### WORK TO BE COMPLETED
Keep the text of the data exactly as it is and omit each picture from the copy.

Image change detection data
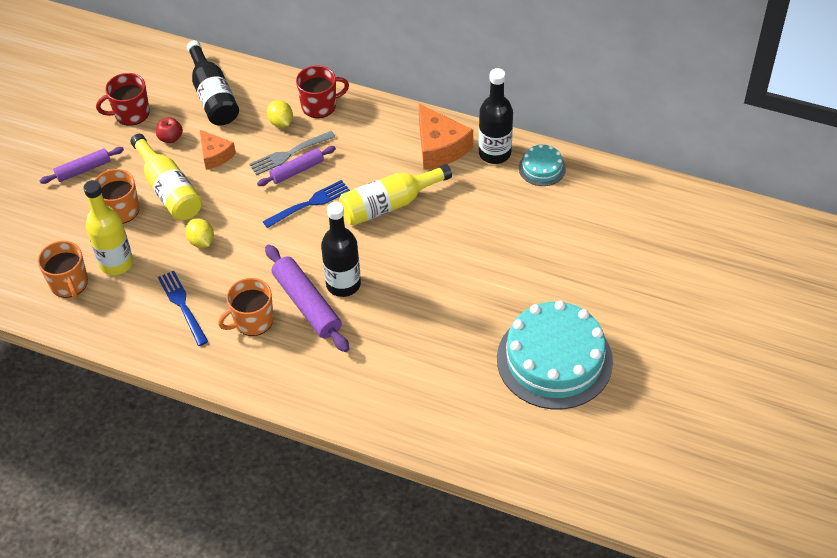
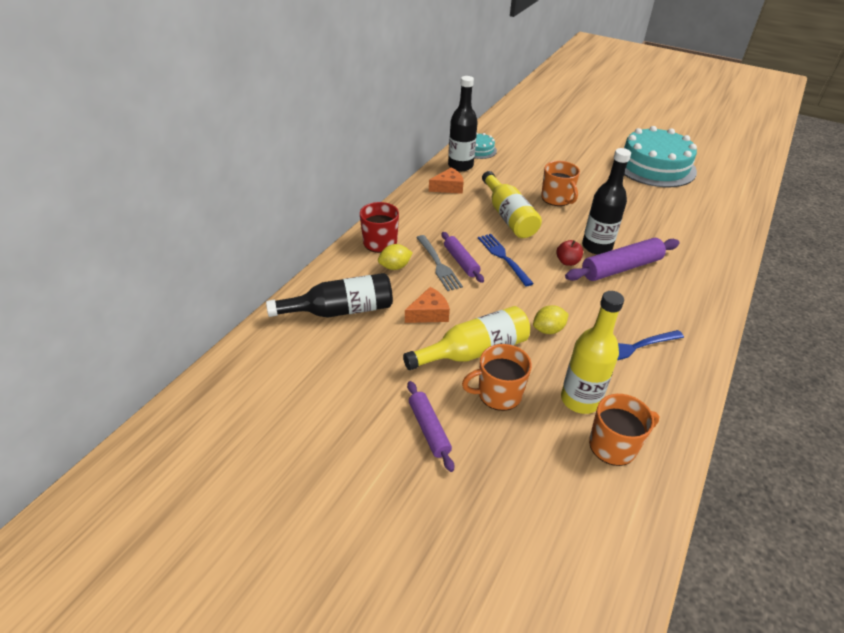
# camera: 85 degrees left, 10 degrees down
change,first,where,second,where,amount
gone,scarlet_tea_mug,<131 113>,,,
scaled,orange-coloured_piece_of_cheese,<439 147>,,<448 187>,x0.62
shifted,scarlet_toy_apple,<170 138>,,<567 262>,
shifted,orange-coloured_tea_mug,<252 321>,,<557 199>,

### WORKED SOLUTION
# camera: 85 degrees left, 10 degrees down
change,first,where,second,where,amount
gone,scarlet_tea_mug,<131 113>,,,
scaled,orange-coloured_piece_of_cheese,<439 147>,,<448 187>,x0.62
shifted,scarlet_toy_apple,<170 138>,,<567 262>,
shifted,orange-coloured_tea_mug,<252 321>,,<557 199>,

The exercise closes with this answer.